**About this exercise**
If a line in the material below has the string "Löffel", copy it out.

**Data excerpts**
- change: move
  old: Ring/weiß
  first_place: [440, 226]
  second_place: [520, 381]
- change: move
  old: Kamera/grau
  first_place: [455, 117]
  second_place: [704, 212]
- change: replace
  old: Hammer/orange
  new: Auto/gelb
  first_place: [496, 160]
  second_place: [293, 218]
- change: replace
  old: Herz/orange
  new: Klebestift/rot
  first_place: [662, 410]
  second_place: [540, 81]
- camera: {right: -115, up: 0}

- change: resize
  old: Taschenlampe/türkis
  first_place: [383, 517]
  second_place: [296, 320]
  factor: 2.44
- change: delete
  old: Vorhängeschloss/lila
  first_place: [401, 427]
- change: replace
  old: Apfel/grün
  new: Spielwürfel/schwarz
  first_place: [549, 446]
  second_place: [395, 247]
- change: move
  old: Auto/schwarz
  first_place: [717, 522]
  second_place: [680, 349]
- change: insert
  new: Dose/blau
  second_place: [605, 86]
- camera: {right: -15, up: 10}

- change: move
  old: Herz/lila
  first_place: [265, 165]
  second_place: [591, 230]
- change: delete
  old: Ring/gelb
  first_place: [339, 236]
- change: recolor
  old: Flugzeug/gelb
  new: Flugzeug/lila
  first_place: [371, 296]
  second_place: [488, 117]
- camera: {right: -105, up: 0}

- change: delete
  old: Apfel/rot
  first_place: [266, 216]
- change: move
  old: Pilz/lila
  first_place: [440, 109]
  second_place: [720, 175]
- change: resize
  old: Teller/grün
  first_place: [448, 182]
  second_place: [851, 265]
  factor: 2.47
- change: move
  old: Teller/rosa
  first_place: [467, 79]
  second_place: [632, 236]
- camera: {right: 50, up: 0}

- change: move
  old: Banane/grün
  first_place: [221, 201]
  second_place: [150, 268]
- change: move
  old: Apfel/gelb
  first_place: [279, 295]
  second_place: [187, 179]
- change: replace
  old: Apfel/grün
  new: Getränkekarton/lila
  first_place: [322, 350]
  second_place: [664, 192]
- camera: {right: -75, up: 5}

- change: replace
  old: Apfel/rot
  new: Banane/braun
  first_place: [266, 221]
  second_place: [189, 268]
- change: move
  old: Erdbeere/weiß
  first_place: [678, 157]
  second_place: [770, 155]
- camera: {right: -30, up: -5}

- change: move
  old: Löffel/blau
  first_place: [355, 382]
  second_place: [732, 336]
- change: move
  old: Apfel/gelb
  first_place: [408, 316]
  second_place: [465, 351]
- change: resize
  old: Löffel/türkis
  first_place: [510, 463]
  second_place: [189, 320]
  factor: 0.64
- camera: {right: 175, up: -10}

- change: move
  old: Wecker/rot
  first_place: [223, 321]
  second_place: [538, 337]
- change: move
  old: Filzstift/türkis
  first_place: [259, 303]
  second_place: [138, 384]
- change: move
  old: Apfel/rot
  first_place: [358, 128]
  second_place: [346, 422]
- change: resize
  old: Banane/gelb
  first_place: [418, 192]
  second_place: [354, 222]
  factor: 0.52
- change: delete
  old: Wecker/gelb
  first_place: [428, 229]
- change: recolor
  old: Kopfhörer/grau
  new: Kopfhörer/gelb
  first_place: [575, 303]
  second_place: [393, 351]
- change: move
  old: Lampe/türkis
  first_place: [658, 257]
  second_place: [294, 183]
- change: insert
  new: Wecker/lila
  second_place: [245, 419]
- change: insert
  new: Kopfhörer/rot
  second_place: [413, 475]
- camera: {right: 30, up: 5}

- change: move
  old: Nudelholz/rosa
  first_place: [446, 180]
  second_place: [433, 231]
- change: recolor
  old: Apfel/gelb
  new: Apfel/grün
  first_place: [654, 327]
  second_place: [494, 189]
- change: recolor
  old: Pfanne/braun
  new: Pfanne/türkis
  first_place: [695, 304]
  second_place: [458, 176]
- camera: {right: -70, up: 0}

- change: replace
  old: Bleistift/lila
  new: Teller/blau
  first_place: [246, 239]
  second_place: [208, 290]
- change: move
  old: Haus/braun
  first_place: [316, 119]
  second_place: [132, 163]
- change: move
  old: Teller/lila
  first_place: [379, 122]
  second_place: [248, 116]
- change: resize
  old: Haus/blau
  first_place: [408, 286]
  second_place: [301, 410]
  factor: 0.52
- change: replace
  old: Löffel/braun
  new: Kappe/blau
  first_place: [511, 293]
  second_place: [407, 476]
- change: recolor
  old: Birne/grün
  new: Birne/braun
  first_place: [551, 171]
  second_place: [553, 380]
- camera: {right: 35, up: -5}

**Answer**
  old: Löffel/blau
  old: Löffel/türkis
  old: Löffel/braun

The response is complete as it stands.